• **What this task involves**: What is needed is an exact copy of every line from the one containing "SW2: switch (GND, U1/PB4)" through the end of the entries; please set it down without any pictures.

• **Detected change data**:
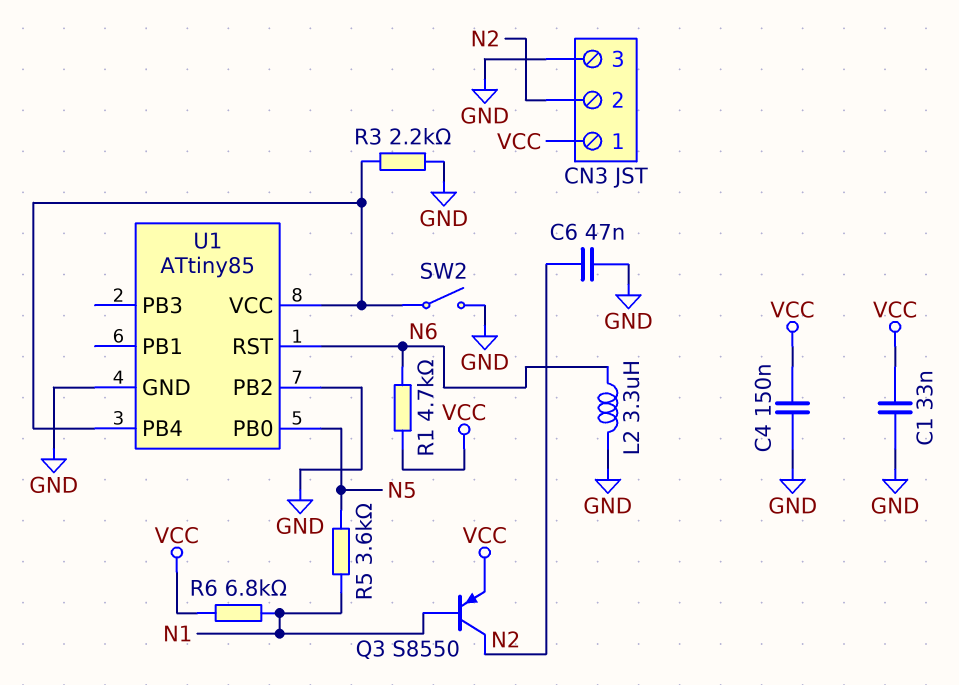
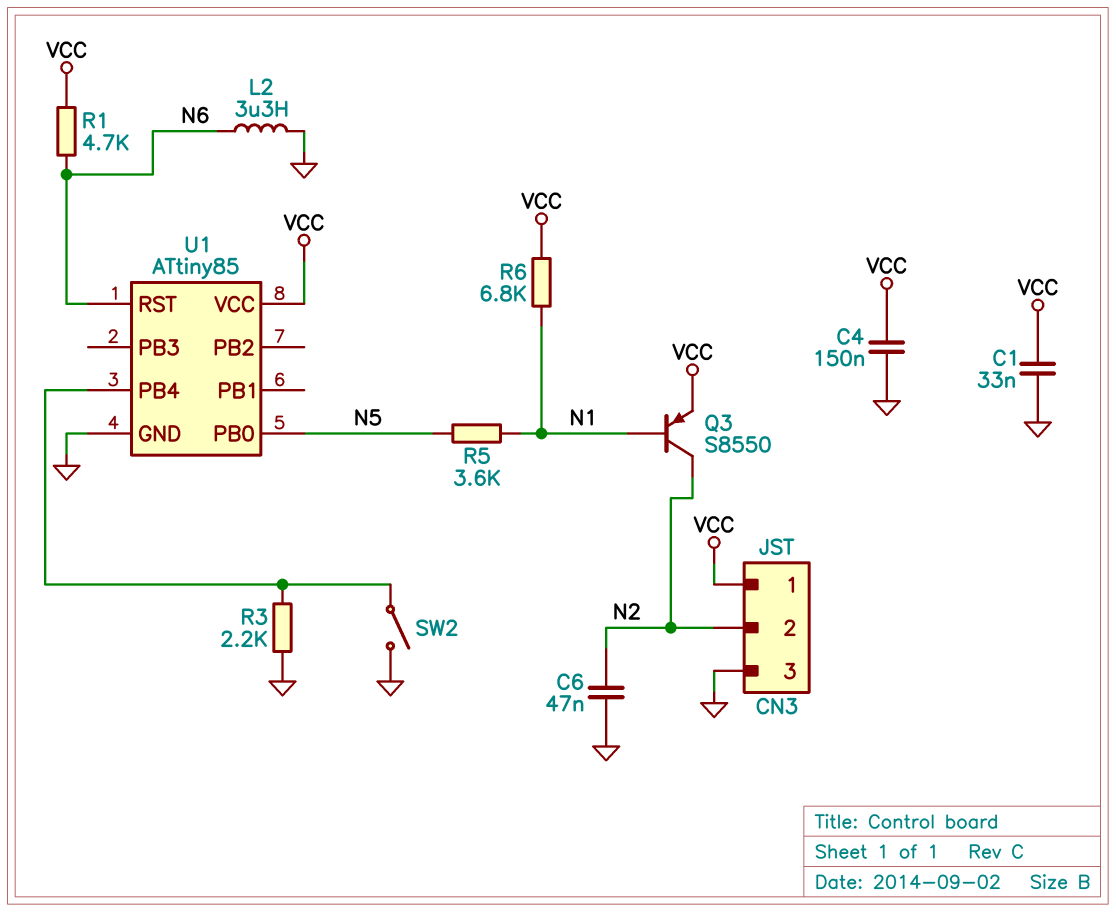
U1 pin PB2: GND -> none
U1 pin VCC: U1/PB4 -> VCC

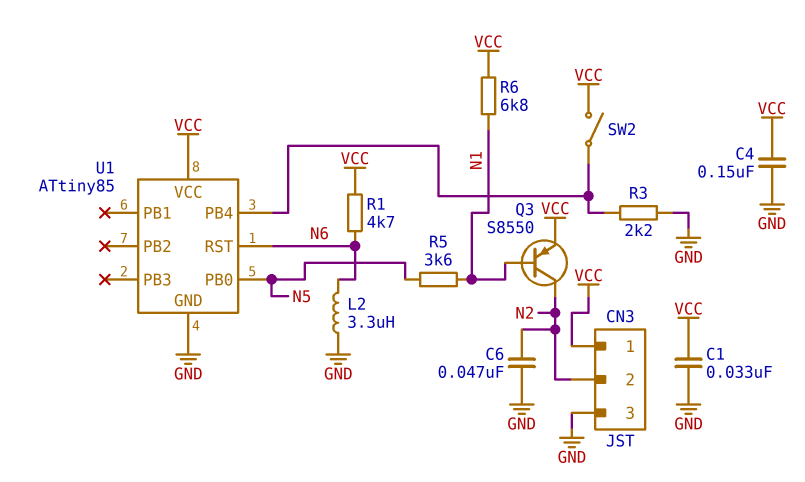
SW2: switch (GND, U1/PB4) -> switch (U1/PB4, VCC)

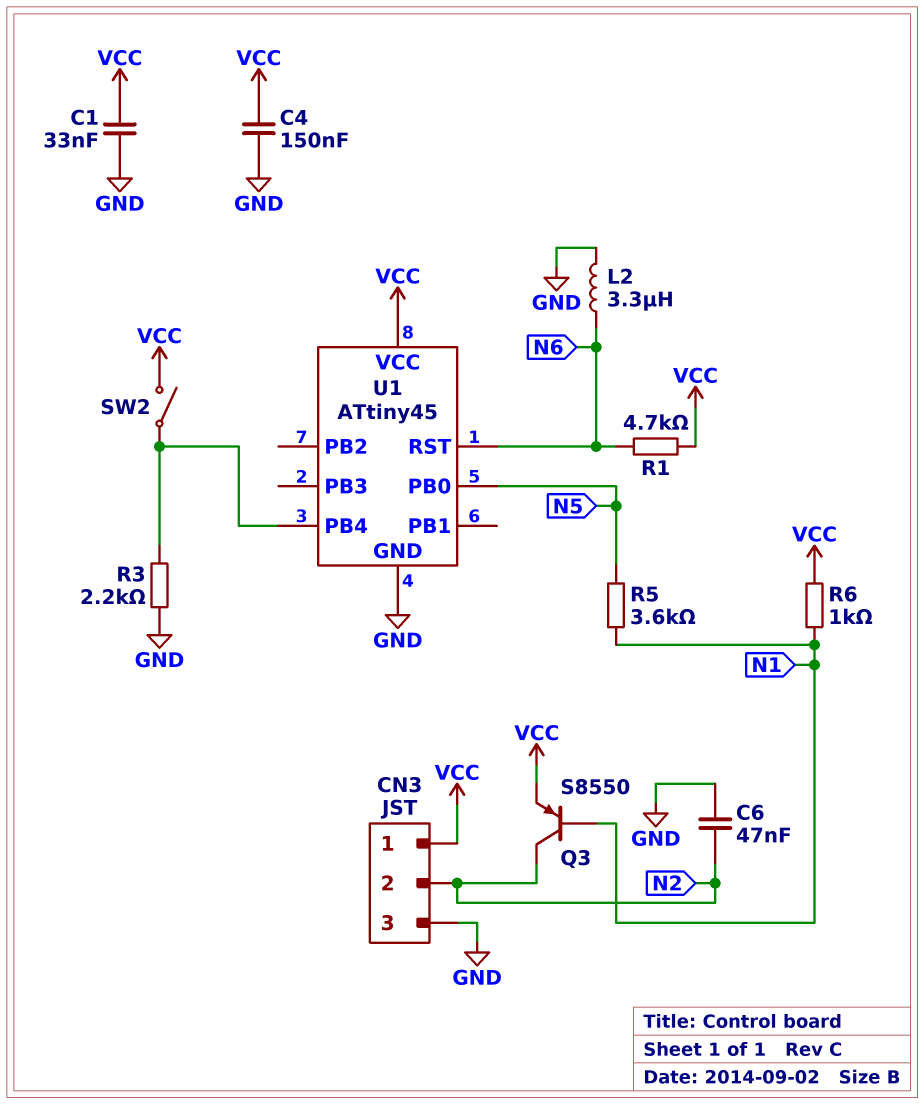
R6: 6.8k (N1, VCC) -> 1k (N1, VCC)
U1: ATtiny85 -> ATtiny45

• **Exercise response**:
SW2: switch (GND, U1/PB4) -> switch (U1/PB4, VCC)

R6: 6.8k (N1, VCC) -> 1k (N1, VCC)
U1: ATtiny85 -> ATtiny45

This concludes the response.